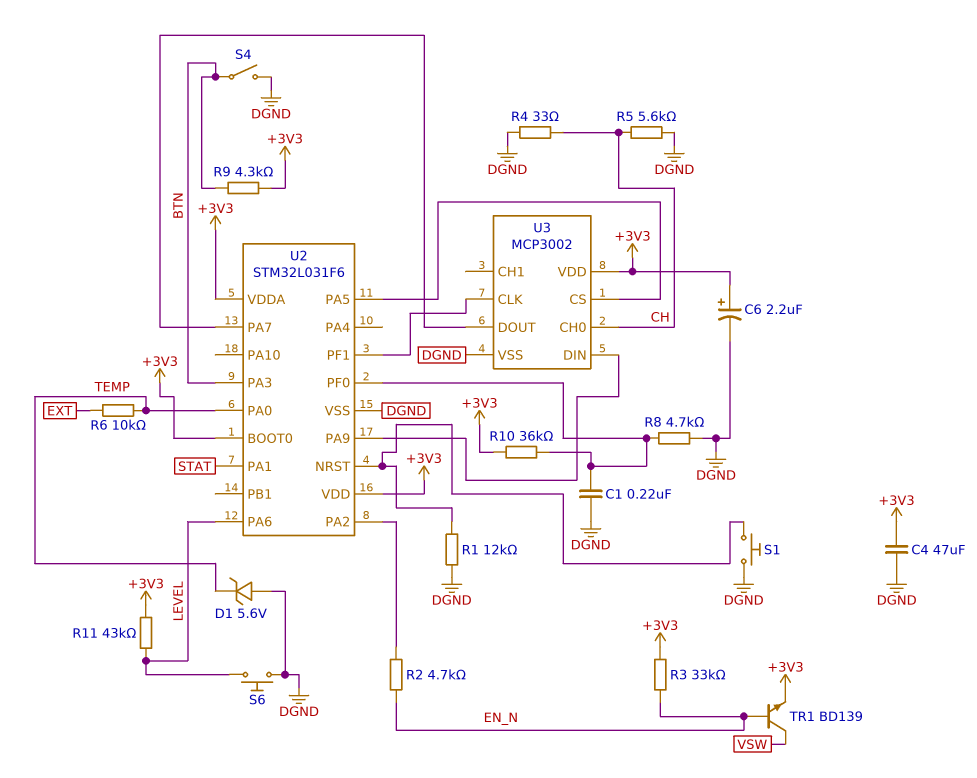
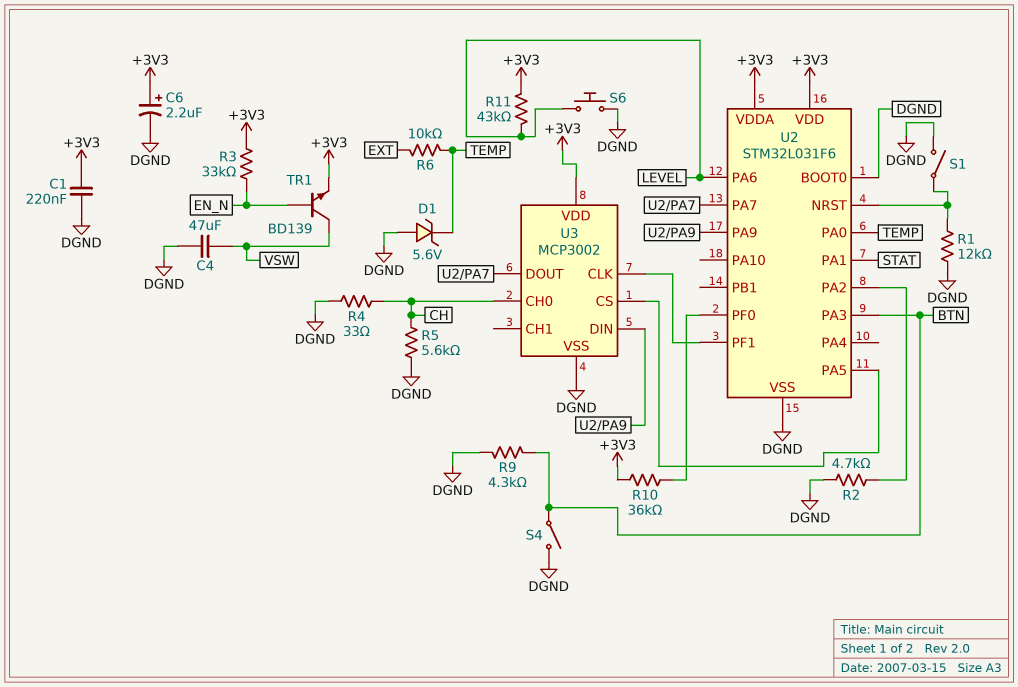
C1: 220nF (DGND, U2/PF0) -> 220nF (+3V3, DGND)
C4: 47uF (+3V3, DGND) -> 47uF (DGND, VSW)
R2: 4.7k (EN_N, U2/PA2) -> 4.7k (DGND, U2/PA2)
R8: 4.7k (DGND, U2/PF0) -> none
R9: 4.3k (+3V3, BTN) -> 4.3k (BTN, DGND)
S1: button (DGND, U2/NRST) -> switch (DGND, U2/NRST)
U2 pin BOOT0: +3V3 -> DGND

================

* [The problem]
Produce an exact transcription of the lines from the one containing "R2: 4.7k (EN_N, U2/PA2)" through the end of the records, both included, and no other lines.

* [Output of the exercise]
R2: 4.7k (EN_N, U2/PA2) -> 4.7k (DGND, U2/PA2)
R8: 4.7k (DGND, U2/PF0) -> none
R9: 4.3k (+3V3, BTN) -> 4.3k (BTN, DGND)
S1: button (DGND, U2/NRST) -> switch (DGND, U2/NRST)
U2 pin BOOT0: +3V3 -> DGND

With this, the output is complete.